* _TASK DETAILS_
Which lines in the entries below contain the string "pizz"? Pick out each one and copy it.

-- START DATA ROWS --

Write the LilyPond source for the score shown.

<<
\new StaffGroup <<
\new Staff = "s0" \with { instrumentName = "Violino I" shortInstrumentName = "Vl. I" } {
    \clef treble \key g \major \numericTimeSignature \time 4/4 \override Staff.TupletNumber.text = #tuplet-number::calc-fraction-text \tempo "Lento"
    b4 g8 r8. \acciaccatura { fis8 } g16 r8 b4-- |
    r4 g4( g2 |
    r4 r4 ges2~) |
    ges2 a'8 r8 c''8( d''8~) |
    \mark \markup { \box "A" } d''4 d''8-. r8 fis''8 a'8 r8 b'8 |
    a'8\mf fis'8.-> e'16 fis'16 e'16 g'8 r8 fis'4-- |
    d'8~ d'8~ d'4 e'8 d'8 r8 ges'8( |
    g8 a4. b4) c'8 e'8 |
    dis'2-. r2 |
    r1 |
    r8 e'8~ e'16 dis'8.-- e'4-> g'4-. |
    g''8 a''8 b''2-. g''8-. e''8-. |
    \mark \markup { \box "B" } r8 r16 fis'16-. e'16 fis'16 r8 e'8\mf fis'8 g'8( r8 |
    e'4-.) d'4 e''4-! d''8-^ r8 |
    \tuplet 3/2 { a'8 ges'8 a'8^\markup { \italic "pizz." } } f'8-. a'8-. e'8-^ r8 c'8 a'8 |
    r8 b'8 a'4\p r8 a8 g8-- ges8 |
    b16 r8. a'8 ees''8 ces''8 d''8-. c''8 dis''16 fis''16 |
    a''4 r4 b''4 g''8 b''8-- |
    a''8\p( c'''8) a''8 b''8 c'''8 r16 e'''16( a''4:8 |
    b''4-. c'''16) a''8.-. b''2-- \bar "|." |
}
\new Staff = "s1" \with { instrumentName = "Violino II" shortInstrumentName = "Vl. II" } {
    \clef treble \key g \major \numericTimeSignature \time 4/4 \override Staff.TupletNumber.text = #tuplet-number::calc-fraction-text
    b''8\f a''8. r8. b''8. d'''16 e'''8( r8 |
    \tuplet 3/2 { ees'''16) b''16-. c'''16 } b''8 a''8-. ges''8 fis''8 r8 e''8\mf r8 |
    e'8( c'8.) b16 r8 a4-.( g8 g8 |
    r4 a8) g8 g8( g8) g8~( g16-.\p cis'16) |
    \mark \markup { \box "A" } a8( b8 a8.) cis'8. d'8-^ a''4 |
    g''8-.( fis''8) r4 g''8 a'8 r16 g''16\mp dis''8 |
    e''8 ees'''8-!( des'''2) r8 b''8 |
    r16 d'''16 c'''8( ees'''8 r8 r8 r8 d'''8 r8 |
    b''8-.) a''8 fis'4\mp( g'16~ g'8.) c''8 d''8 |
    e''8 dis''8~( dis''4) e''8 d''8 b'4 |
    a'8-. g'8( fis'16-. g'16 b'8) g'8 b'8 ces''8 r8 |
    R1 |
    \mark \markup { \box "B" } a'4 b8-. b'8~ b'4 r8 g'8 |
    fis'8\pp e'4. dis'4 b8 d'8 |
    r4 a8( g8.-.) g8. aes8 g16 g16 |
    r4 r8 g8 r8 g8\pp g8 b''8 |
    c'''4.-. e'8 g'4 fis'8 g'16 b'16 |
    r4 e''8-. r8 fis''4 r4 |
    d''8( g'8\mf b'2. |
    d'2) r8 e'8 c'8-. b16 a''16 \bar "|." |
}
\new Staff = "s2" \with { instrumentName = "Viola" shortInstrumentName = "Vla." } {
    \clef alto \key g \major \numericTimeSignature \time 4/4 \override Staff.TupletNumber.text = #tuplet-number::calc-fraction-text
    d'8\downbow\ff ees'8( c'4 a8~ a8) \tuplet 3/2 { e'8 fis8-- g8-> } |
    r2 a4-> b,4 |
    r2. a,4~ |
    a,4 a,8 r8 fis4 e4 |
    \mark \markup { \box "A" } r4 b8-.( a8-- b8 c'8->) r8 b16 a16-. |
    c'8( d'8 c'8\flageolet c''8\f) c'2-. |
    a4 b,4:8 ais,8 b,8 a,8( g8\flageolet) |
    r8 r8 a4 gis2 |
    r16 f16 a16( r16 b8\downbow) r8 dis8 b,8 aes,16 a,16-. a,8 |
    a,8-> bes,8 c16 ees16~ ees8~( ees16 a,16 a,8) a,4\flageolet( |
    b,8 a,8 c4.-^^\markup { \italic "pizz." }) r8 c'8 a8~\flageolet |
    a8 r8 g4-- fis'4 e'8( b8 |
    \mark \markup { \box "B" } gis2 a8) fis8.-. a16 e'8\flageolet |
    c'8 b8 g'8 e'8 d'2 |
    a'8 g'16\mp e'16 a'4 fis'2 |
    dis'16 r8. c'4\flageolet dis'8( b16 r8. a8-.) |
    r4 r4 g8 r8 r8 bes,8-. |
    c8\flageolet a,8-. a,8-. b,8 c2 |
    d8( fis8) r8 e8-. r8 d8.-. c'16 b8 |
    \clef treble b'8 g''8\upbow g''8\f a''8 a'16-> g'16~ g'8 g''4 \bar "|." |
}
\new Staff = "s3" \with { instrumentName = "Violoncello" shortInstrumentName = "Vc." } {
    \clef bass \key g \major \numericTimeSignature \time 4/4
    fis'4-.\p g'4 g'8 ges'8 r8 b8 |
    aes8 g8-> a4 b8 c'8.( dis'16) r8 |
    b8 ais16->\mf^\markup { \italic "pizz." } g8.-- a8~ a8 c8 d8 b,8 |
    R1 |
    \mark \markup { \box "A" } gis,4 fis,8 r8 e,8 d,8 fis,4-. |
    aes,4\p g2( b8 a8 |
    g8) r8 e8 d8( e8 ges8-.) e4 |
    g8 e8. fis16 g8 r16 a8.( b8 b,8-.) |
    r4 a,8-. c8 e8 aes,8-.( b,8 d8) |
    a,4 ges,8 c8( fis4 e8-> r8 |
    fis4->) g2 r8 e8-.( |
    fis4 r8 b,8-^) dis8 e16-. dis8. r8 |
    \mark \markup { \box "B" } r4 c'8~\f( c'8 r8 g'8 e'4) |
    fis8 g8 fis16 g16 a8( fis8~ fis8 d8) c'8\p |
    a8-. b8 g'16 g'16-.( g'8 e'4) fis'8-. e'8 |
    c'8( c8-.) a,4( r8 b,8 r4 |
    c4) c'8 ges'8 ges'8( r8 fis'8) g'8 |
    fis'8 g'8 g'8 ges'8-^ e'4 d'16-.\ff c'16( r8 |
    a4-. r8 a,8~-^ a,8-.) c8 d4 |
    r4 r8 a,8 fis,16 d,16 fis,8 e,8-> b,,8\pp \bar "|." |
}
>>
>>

-- END DATA ROWS --

* _SOLUTION FOR THIS TASK_
    \tuplet 3/2 { a'8 ges'8 a'8^\markup { \italic "pizz." } } f'8-. a'8-. e'8-^ r8 c'8 a'8 |
    b,8 a,8 c4.-^^\markup { \italic "pizz." }) r8 c'8 a8~\flageolet |
    b8 ais16->\mf^\markup { \italic "pizz." } g8.-- a8~ a8 c8 d8 b,8 |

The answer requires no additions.